__WHAT IS REQUIRED__. Apart from the images, the entire listing below must be restated word for word.

__INFORMATION__.
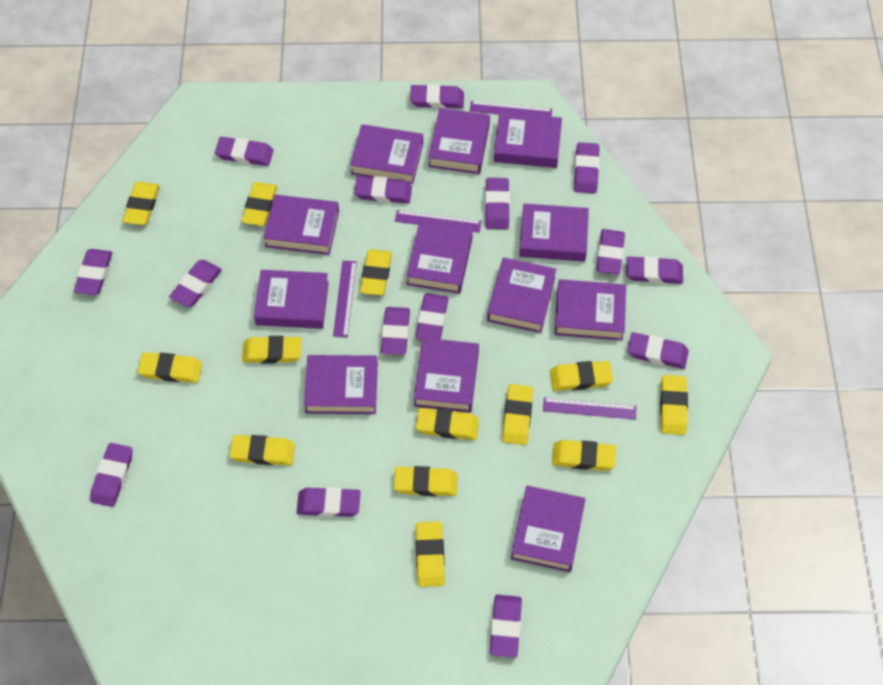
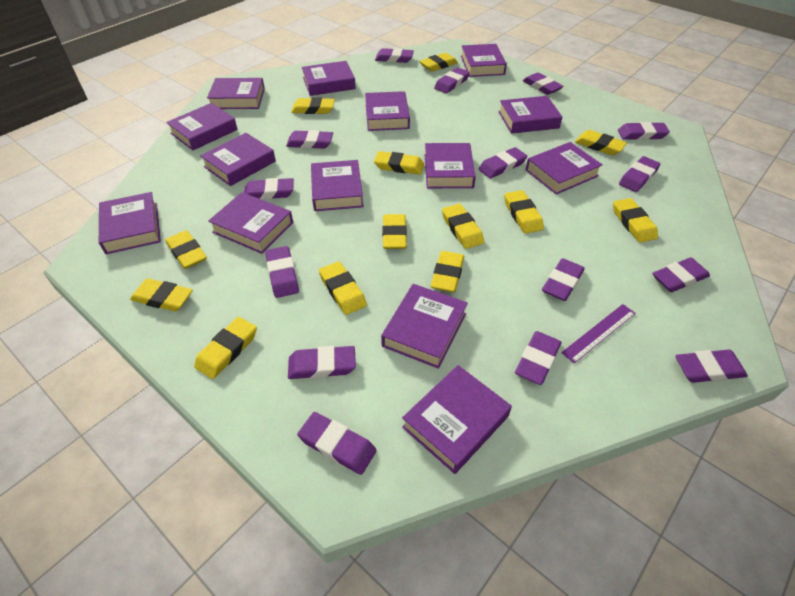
purple book: 12 -> 14
purple ruler: 4 -> 1

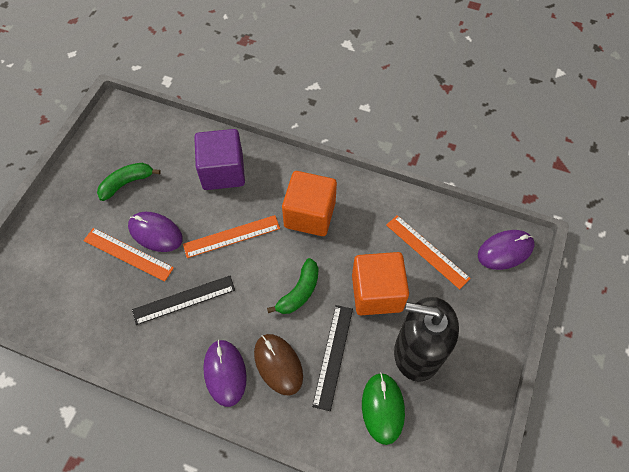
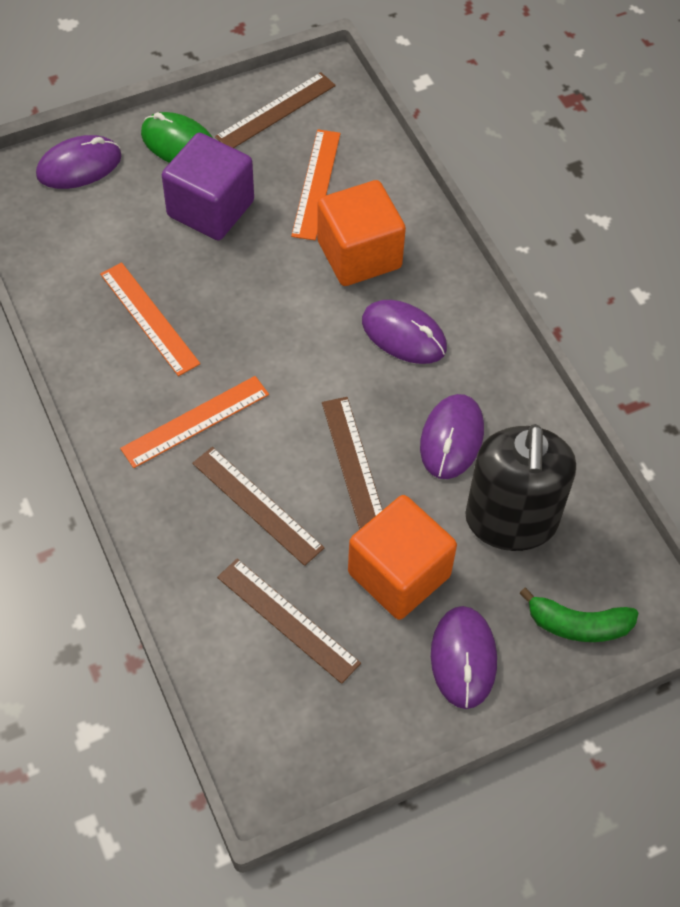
black ruler: 2 -> 0
brown mouse: 1 -> 0
brown ruler: 0 -> 4
green banana: 2 -> 1
purple mouse: 3 -> 4

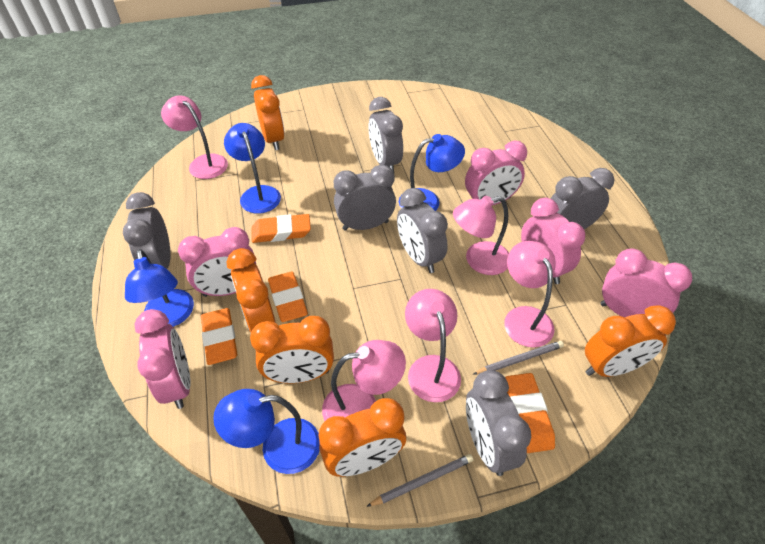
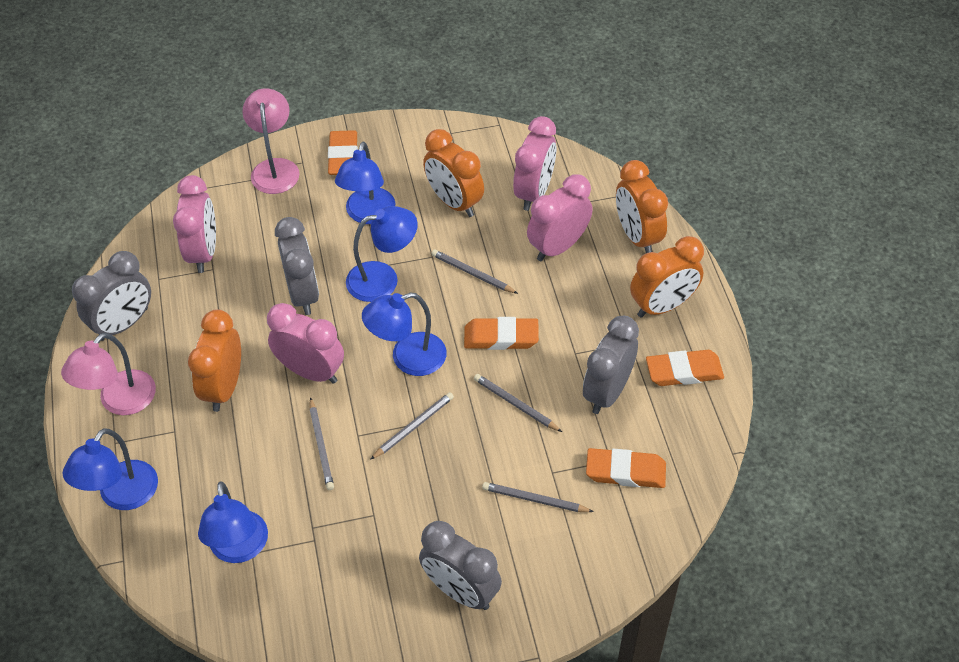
blue lamp: 4 -> 5
grey clock: 6 -> 4
grey pencil: 2 -> 5
orange clock: 5 -> 4
pink clock: 5 -> 4
pink lamp: 5 -> 2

__ANSWER AREA__.
purple book: 12 -> 14
purple ruler: 4 -> 1

black ruler: 2 -> 0
brown mouse: 1 -> 0
brown ruler: 0 -> 4
green banana: 2 -> 1
purple mouse: 3 -> 4

blue lamp: 4 -> 5
grey clock: 6 -> 4
grey pencil: 2 -> 5
orange clock: 5 -> 4
pink clock: 5 -> 4
pink lamp: 5 -> 2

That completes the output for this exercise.